What is required >> Determine the number of lines in the entries below in which the word "purple" appears, and reply with that number only.

___ Working data ___

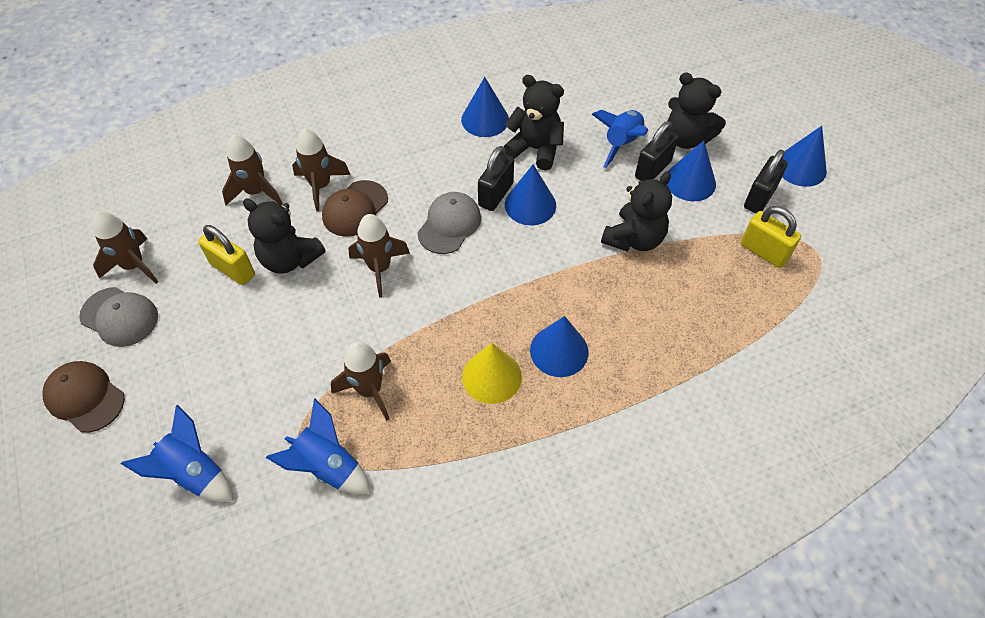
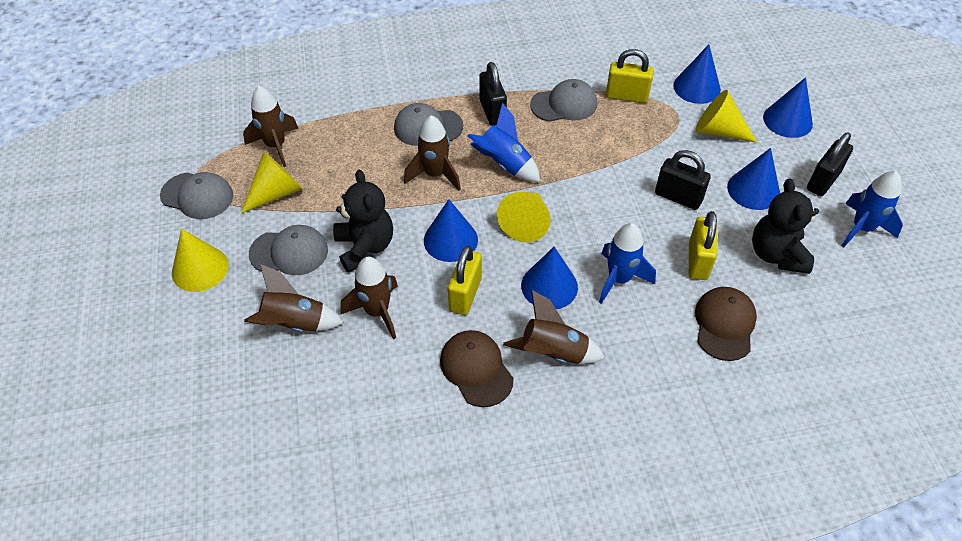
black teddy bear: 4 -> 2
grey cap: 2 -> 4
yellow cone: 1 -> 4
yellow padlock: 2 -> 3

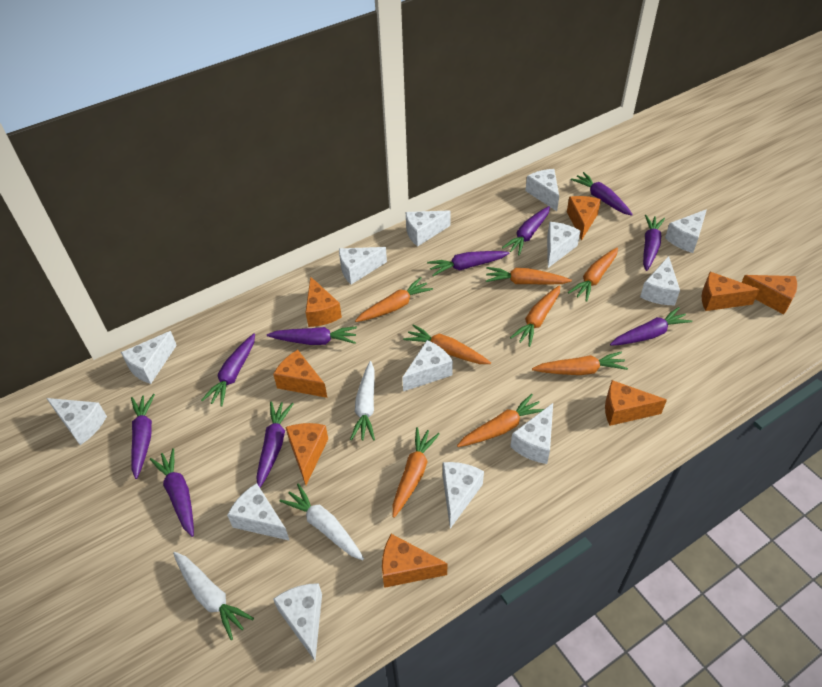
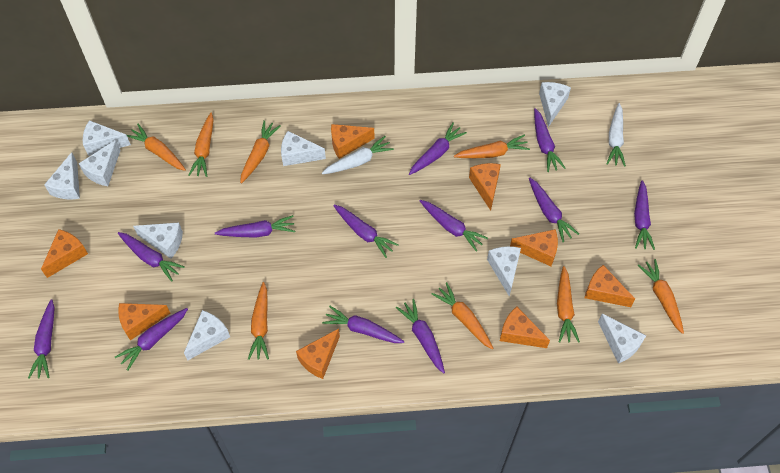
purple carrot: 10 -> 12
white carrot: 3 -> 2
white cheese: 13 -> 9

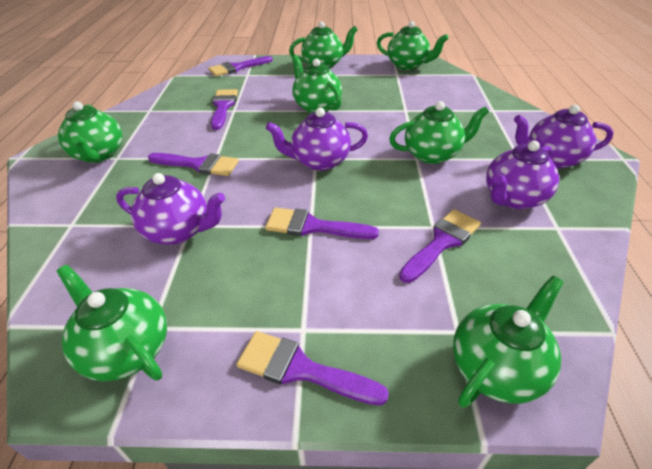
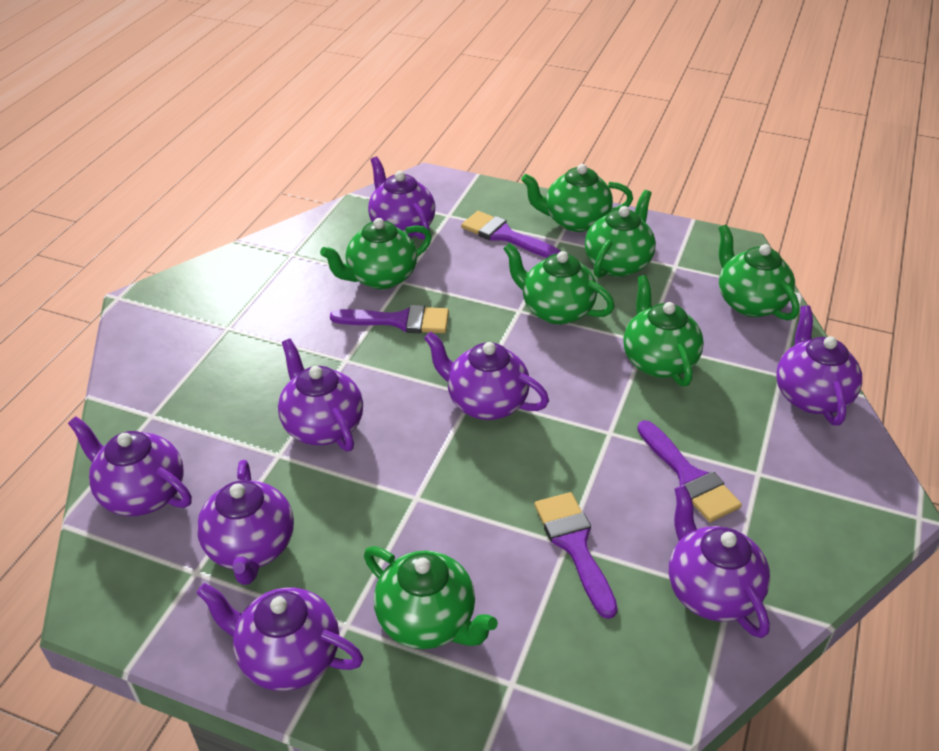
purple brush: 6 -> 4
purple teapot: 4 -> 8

___

Written answer >> 3